Dataset rows:
[Begin]
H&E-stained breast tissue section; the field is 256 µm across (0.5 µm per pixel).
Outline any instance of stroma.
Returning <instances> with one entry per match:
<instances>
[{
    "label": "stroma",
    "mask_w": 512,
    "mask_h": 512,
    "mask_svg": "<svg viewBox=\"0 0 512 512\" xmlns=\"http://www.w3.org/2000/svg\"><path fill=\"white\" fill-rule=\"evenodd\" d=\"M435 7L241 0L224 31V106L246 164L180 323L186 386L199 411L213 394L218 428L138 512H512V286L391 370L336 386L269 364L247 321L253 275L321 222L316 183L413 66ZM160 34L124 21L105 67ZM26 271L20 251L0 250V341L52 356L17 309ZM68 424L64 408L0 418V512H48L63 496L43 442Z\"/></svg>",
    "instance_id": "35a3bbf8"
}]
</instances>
[End]
[Begin]
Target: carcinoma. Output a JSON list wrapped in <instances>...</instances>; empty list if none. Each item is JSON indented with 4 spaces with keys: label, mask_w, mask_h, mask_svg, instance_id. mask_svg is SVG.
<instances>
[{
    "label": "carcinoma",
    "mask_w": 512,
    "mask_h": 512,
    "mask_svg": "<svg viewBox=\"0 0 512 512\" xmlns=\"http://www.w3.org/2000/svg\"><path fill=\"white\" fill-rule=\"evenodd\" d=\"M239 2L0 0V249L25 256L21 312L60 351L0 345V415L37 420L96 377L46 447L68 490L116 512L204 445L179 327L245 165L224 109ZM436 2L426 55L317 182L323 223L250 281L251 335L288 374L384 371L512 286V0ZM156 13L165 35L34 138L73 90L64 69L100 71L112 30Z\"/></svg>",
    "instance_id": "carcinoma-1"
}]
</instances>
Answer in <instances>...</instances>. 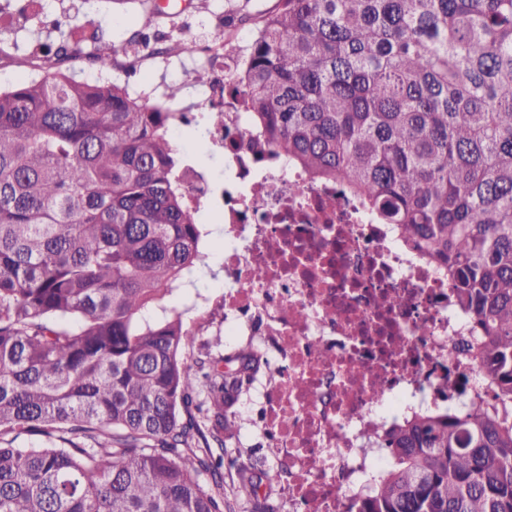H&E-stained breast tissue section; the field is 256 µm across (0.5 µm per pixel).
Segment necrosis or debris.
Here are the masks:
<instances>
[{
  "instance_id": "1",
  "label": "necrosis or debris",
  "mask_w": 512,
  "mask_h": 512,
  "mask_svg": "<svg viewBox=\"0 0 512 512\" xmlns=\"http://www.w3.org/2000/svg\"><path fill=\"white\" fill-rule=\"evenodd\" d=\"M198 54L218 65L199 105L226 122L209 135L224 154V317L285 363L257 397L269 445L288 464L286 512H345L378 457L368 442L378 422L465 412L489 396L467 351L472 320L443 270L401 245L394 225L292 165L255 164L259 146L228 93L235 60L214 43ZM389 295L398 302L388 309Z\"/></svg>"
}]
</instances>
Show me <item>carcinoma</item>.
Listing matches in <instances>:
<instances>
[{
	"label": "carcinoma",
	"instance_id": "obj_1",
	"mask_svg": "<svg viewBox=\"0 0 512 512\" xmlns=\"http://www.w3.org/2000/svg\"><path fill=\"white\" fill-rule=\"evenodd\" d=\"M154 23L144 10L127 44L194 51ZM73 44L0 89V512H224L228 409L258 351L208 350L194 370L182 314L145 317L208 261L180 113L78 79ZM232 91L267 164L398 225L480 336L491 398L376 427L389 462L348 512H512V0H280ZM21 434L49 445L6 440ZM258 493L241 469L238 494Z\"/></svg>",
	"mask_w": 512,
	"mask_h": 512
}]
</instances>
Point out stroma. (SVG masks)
[End]
AIM OF THE TASK: Exactly reproduce the lines that run from the line bearing "Show me <item>carcinoma</item>." through the line bearing "Point out stroma. (SVG masks)", with both end lines included.

OUTPUT:
Show me <item>carcinoma</item>.
Listing matches in <instances>:
<instances>
[{
	"label": "carcinoma",
	"instance_id": "obj_1",
	"mask_svg": "<svg viewBox=\"0 0 512 512\" xmlns=\"http://www.w3.org/2000/svg\"><path fill=\"white\" fill-rule=\"evenodd\" d=\"M154 23L144 10L127 44L194 51ZM73 44L0 89V512H224L228 409L258 351L208 350L194 370L182 314L145 317L208 261L180 113L78 79ZM232 91L267 164L398 225L480 336L491 398L376 427L389 462L348 512H512V0H280ZM21 434L49 445L6 440ZM258 493L241 469L238 494Z\"/></svg>",
	"mask_w": 512,
	"mask_h": 512
}]
</instances>
Point out stroma. (SVG masks)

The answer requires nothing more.